■ **STORED DATA**
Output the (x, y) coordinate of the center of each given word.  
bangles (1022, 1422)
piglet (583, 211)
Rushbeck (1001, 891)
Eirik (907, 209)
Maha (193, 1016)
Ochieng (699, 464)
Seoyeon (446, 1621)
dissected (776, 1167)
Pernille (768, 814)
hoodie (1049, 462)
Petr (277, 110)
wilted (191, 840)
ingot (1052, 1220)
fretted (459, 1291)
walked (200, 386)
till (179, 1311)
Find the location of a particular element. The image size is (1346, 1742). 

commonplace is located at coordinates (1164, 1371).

--

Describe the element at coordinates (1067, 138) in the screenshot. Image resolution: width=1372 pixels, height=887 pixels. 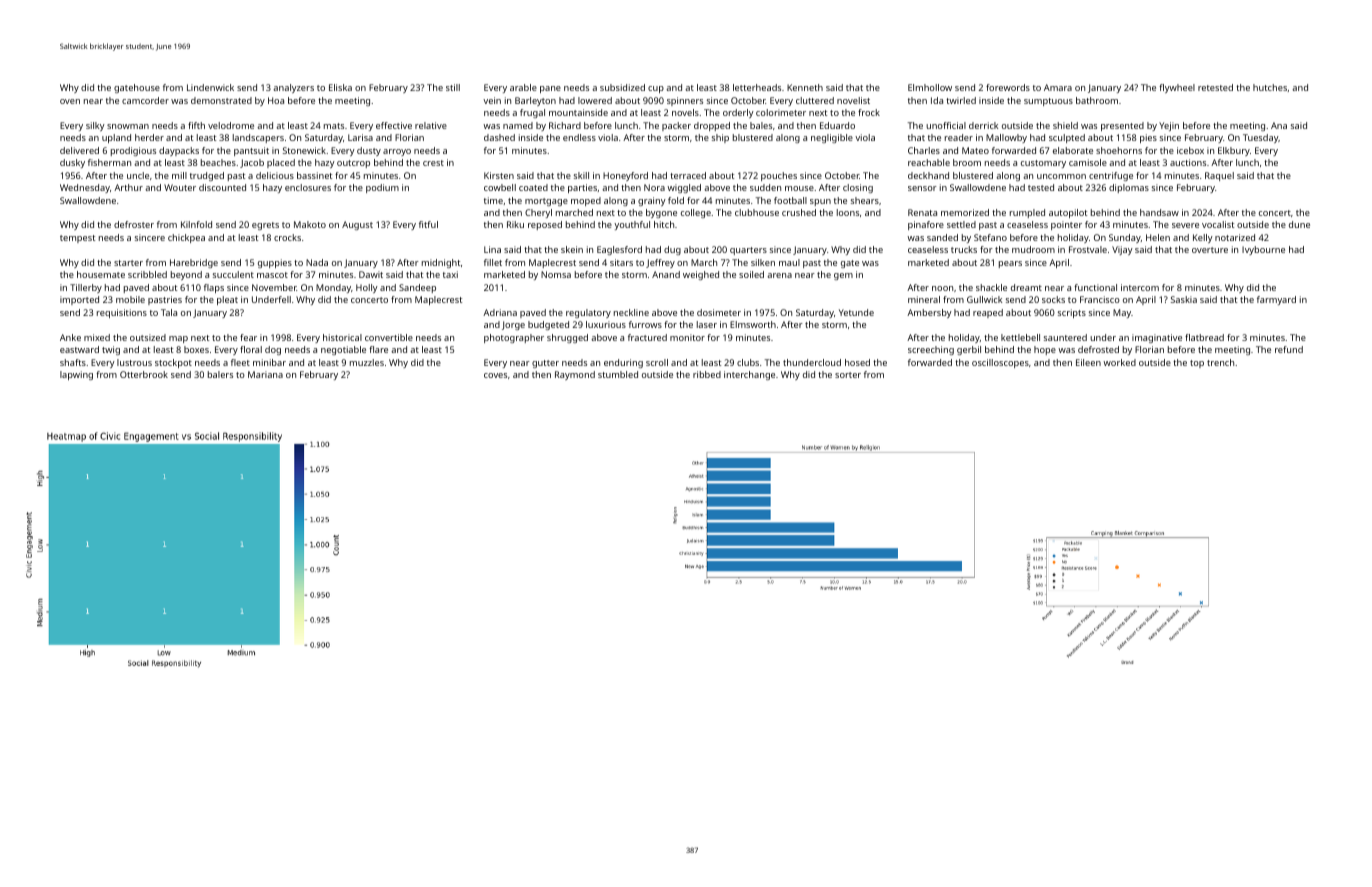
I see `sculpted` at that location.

--

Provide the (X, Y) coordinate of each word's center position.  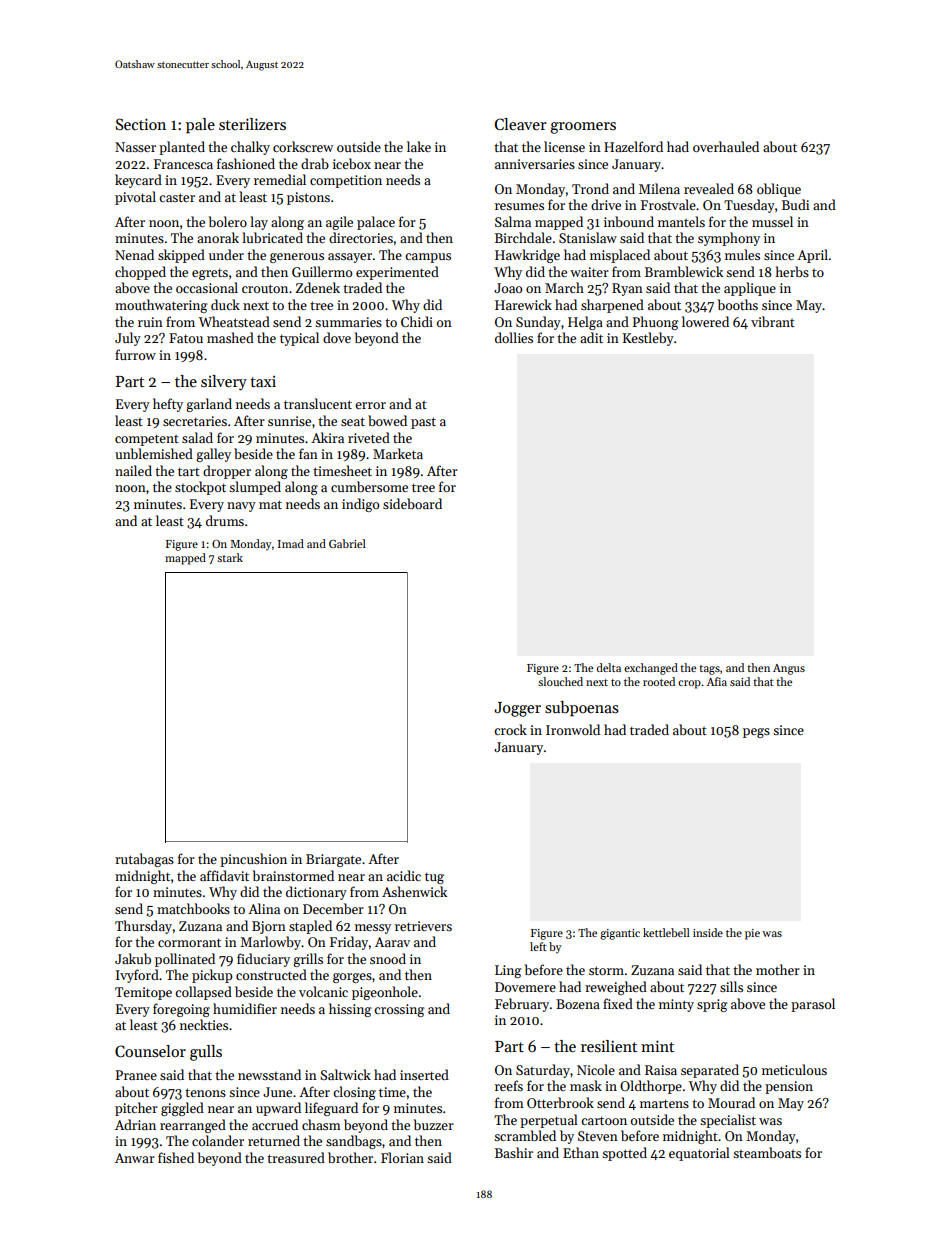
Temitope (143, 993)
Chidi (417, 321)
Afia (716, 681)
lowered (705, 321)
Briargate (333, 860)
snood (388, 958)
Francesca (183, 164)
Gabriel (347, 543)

■ **EXERCISE GOAL**
Return the lines from the one containing "Output the (x, y)" to the one containing "commonplace is located", inclusive, and reproduce them verbatim.

■ **FINAL ANSWER**
Output the (x, y) coordinate of the center of each given word.  
bangles (1022, 1422)
piglet (583, 211)
Rushbeck (1001, 891)
Eirik (907, 209)
Maha (193, 1016)
Ochieng (699, 464)
Seoyeon (446, 1621)
dissected (776, 1167)
Pernille (768, 814)
hoodie (1049, 462)
Petr (277, 110)
wilted (191, 840)
ingot (1052, 1220)
fretted (459, 1291)
walked (200, 386)
till (179, 1311)
Find the location of a particular element. The image size is (1346, 1742). 

commonplace is located at coordinates (1164, 1371).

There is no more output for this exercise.